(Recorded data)

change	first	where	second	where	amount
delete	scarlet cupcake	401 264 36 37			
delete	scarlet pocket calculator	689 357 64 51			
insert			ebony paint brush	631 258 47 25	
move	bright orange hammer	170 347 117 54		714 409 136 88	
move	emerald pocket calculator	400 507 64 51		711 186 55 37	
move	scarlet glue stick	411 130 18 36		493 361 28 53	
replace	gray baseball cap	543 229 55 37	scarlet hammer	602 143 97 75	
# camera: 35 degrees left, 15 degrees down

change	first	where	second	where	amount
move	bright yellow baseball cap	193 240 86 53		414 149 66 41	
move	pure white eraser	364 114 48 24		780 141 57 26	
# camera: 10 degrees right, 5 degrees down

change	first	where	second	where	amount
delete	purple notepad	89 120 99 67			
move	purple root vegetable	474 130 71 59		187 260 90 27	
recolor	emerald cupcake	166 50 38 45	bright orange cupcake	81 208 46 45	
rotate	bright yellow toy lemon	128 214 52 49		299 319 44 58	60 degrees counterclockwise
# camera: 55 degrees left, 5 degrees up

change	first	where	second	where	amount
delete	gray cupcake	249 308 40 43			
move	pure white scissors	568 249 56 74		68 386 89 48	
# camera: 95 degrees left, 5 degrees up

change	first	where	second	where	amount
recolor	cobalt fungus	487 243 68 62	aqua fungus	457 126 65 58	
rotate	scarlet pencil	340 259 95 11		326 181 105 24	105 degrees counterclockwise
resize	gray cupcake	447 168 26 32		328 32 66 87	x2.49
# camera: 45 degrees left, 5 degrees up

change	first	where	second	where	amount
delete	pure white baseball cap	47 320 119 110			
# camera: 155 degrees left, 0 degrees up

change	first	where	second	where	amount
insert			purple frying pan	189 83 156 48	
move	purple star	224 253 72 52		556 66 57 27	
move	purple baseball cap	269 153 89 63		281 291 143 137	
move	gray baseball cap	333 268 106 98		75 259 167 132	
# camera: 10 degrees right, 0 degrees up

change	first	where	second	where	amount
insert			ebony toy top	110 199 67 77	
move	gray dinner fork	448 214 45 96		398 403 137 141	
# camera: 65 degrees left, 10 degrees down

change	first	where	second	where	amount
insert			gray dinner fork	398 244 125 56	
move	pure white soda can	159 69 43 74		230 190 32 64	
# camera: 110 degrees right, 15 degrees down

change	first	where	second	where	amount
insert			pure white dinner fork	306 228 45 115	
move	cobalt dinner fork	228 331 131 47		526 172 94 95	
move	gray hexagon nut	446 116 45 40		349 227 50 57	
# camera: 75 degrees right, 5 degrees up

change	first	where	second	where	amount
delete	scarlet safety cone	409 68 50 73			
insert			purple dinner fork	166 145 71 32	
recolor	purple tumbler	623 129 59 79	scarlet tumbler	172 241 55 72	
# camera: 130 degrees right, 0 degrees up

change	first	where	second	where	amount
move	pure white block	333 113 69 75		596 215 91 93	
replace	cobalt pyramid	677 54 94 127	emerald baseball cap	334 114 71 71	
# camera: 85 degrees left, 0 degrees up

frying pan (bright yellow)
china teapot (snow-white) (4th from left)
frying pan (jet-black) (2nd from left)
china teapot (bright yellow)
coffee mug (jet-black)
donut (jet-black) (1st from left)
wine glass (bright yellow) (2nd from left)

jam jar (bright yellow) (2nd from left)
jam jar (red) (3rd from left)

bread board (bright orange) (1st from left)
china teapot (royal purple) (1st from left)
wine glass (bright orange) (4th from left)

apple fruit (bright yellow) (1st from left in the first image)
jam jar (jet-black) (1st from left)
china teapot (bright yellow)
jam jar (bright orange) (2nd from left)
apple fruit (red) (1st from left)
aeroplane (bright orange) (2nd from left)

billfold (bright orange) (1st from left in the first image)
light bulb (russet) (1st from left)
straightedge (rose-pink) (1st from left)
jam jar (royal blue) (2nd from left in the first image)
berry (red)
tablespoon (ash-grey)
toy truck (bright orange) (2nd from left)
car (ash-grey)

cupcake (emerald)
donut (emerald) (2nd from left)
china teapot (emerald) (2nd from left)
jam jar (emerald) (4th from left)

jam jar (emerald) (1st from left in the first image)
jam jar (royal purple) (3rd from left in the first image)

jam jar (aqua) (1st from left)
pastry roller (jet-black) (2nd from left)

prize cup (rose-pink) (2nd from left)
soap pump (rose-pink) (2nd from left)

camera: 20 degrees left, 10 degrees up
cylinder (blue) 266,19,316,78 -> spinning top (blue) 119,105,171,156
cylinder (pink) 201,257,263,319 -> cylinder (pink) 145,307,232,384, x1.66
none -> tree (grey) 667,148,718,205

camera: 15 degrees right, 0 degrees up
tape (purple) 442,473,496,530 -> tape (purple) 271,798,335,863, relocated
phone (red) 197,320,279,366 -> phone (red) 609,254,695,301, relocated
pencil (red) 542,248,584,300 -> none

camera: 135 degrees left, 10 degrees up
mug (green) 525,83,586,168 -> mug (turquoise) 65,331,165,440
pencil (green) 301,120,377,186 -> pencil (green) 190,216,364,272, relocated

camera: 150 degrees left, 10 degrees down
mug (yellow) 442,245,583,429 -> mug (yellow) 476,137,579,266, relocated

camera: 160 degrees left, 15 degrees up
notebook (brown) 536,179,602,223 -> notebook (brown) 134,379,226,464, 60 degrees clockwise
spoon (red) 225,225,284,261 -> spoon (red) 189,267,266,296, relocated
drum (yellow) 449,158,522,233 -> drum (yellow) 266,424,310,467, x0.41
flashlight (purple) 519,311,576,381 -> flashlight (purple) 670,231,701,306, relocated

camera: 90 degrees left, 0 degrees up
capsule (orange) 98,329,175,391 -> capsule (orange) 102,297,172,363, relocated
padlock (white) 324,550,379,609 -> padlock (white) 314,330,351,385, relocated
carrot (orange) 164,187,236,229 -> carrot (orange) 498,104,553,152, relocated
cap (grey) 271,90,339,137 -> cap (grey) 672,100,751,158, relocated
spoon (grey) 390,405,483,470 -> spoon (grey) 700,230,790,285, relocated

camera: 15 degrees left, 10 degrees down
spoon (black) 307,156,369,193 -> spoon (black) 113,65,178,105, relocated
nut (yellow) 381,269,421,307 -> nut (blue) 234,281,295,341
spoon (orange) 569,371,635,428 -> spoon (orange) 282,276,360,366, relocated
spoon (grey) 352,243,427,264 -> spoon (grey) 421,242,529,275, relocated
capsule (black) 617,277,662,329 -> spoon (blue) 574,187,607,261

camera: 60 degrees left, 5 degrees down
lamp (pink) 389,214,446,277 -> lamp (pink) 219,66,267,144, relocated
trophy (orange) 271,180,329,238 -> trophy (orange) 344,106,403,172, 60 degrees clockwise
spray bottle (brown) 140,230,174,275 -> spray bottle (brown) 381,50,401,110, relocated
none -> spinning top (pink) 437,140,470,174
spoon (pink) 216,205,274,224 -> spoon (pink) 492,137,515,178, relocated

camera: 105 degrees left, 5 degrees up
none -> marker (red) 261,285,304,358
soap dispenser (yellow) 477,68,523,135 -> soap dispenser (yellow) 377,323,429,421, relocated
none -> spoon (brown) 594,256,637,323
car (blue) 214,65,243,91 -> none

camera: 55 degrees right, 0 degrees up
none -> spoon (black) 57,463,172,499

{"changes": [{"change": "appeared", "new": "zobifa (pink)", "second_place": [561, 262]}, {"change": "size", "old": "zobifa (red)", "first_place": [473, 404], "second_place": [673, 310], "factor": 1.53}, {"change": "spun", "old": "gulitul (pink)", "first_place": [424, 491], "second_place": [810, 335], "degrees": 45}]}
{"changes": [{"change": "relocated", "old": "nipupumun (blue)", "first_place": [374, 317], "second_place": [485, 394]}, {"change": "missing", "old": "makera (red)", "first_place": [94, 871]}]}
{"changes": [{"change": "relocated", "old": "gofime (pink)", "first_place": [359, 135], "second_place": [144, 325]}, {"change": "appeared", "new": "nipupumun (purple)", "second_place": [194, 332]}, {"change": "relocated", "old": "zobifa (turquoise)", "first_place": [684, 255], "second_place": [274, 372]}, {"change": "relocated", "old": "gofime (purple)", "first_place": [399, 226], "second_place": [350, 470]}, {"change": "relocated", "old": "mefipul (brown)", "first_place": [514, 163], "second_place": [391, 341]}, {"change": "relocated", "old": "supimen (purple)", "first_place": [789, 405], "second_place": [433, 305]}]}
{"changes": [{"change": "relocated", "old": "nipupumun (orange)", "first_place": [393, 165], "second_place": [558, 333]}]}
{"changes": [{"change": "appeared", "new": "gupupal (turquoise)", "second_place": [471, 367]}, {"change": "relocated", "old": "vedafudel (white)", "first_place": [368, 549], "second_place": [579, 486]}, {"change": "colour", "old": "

## Work instruction:
If a line of the entries holds the word "calculator", copy it out.

## Written answer:
delete	scarlet pocket calculator	689 357 64 51			
move	emerald pocket calculator	400 507 64 51		711 186 55 37	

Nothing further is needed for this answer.